How to complete this task =
State how many lines in the material hold the string "linijka"; nothing besides that number is expected.

Recorded information =
━━━━━━━━━━━━━━━━━━━━
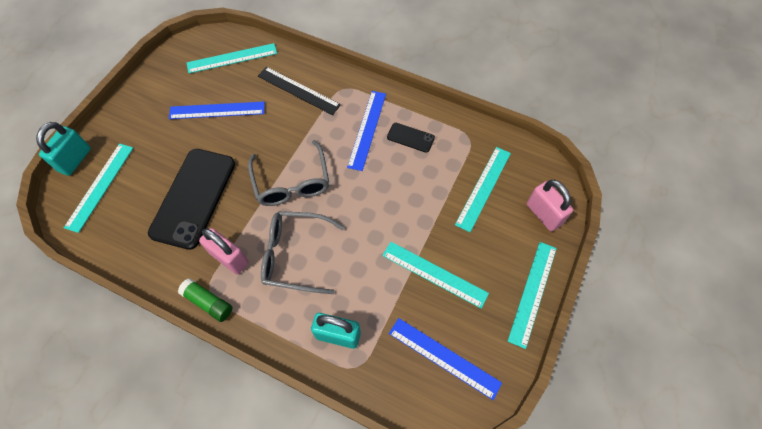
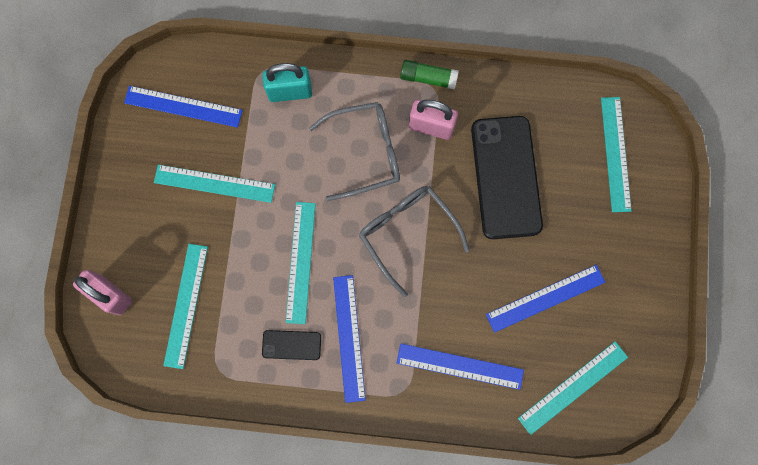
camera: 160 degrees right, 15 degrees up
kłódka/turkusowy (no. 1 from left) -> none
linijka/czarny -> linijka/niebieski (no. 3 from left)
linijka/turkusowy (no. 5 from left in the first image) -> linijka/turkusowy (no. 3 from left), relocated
━━━━━━━━━━━━━━━━━━━━
Solution to the problem =
2